§ Task brief: Your output should be the records below, word for word and picture-free.

§ Data for processing:
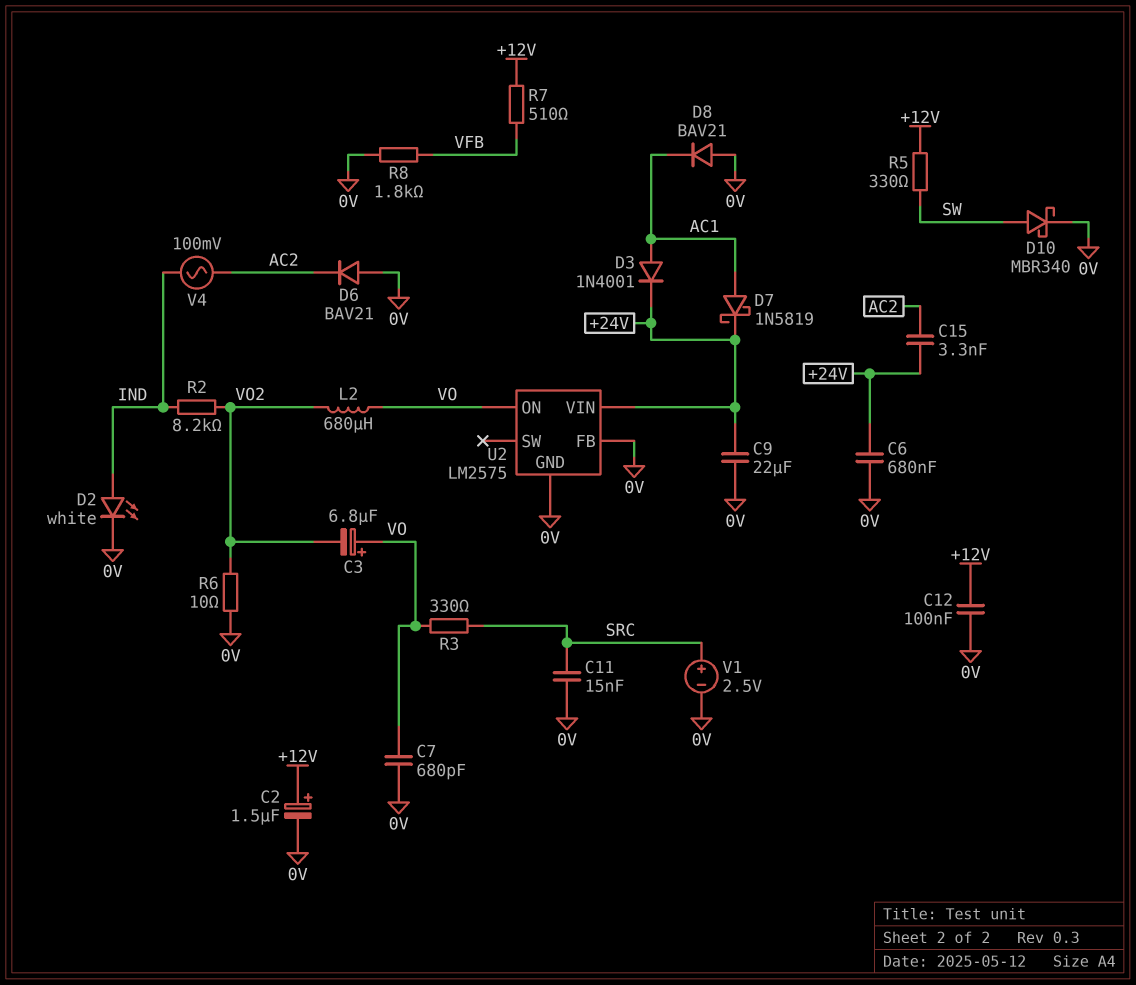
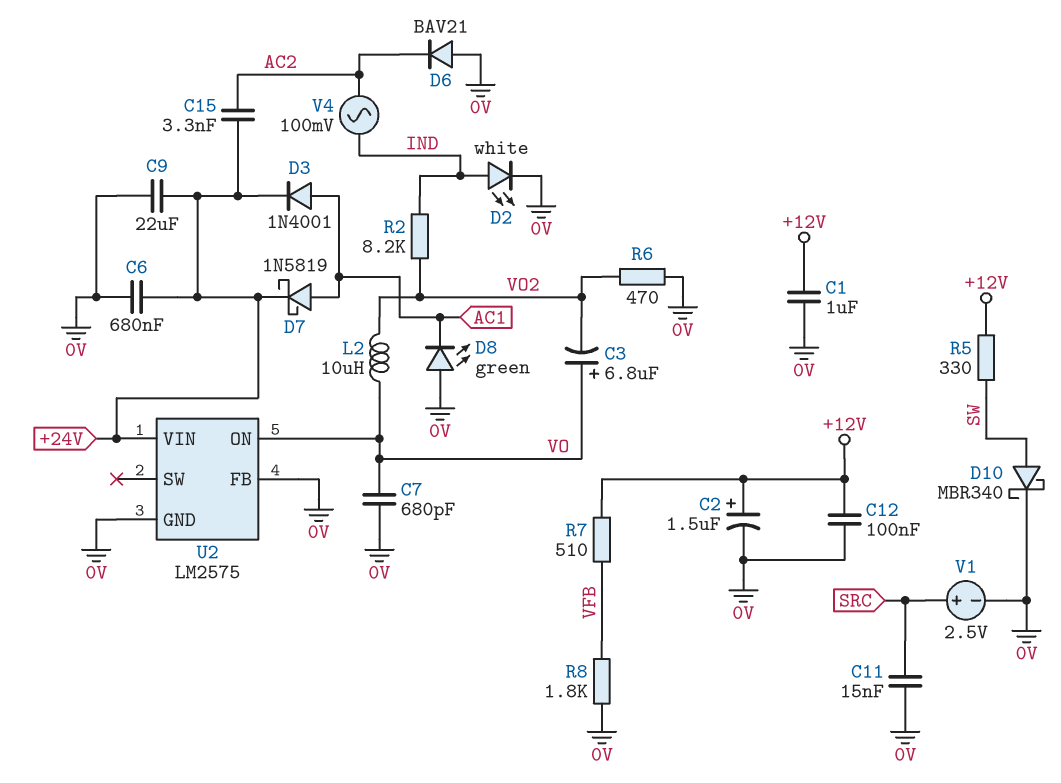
C1: none -> 1uF (+12V, 0V)
D8: diode BAV21 (A 0V, K AC1) -> LED green (A 0V, K AC1)
L2: 680uH (VO, VO2) -> 10uH (VO, VO2)
R3: 330 (SRC, VO) -> none
R6: 10 (0V, VO2) -> 470 (0V, VO2)

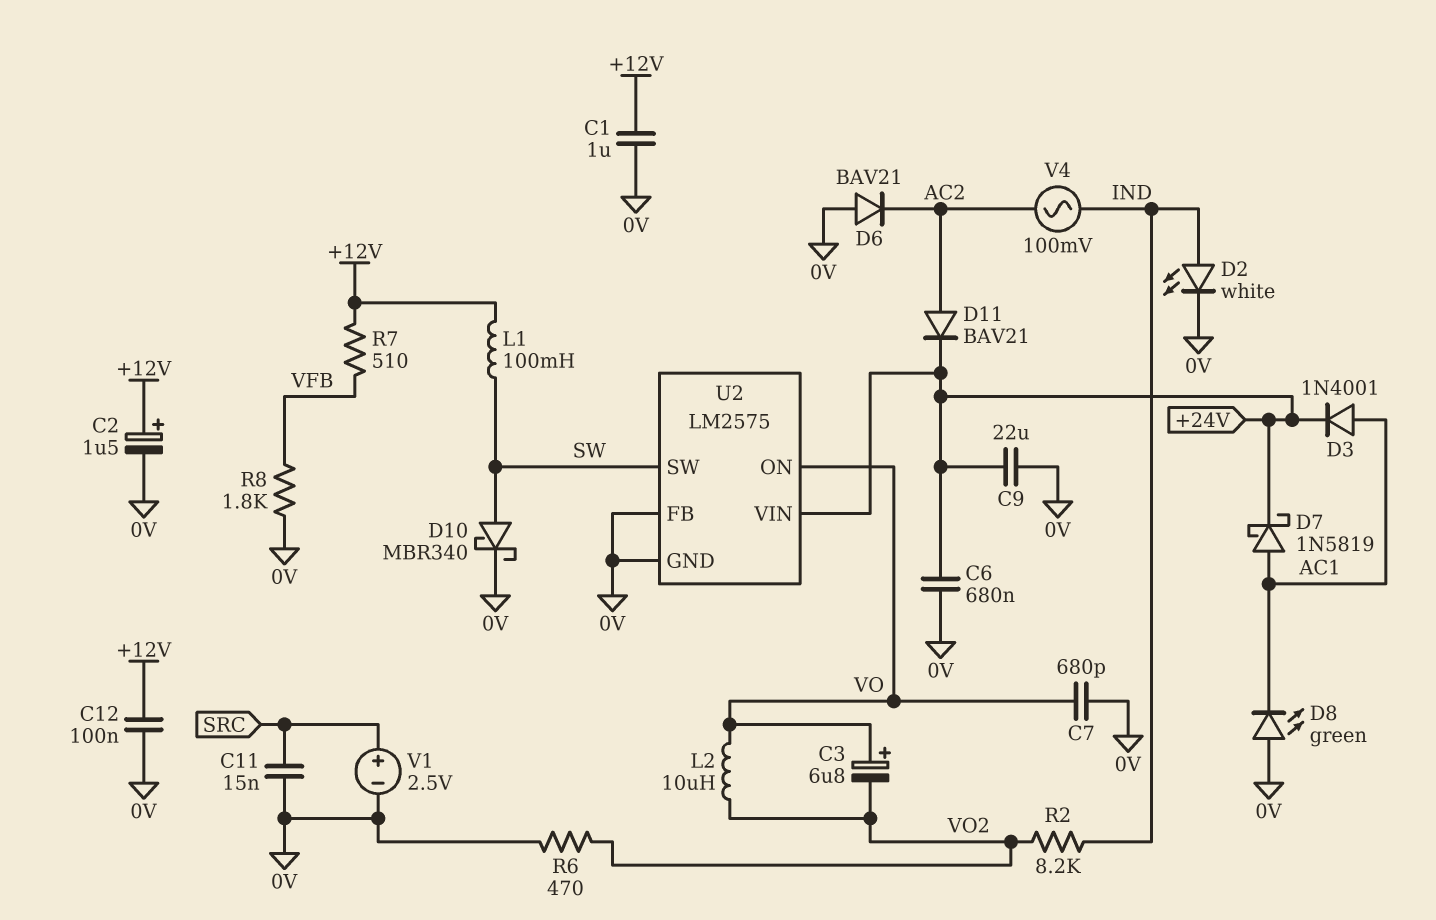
C15: 3.3nF (+24V, AC2) -> none
D11: none -> diode BAV21 (A AC2, K +24V)
L1: none -> 100mH (+12V, SW)
R5: 330 (+12V, SW) -> none
U2 pin SW: none -> SW

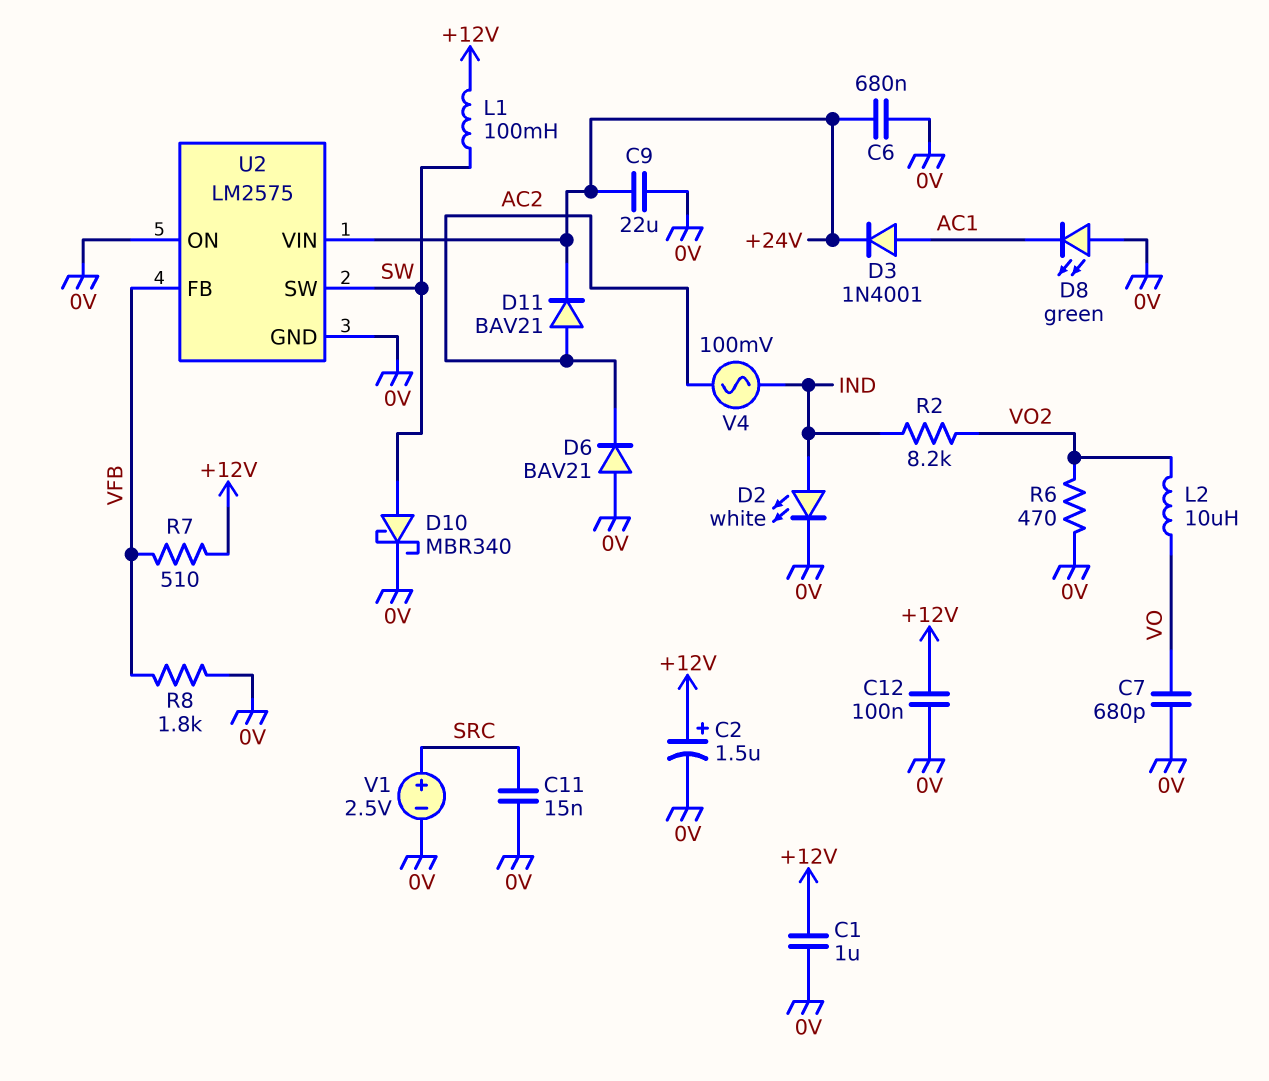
C3: 6.8uF (plus VO, minus VO2) -> none
D7: schottky 1N5819 (A AC1, K +24V) -> none
U2 pin FB: 0V -> VFB
U2 pin ON: VO -> 0V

§ Answer:
C1: none -> 1uF (+12V, 0V)
D8: diode BAV21 (A 0V, K AC1) -> LED green (A 0V, K AC1)
L2: 680uH (VO, VO2) -> 10uH (VO, VO2)
R3: 330 (SRC, VO) -> none
R6: 10 (0V, VO2) -> 470 (0V, VO2)

C15: 3.3nF (+24V, AC2) -> none
D11: none -> diode BAV21 (A AC2, K +24V)
L1: none -> 100mH (+12V, SW)
R5: 330 (+12V, SW) -> none
U2 pin SW: none -> SW

C3: 6.8uF (plus VO, minus VO2) -> none
D7: schottky 1N5819 (A AC1, K +24V) -> none
U2 pin FB: 0V -> VFB
U2 pin ON: VO -> 0V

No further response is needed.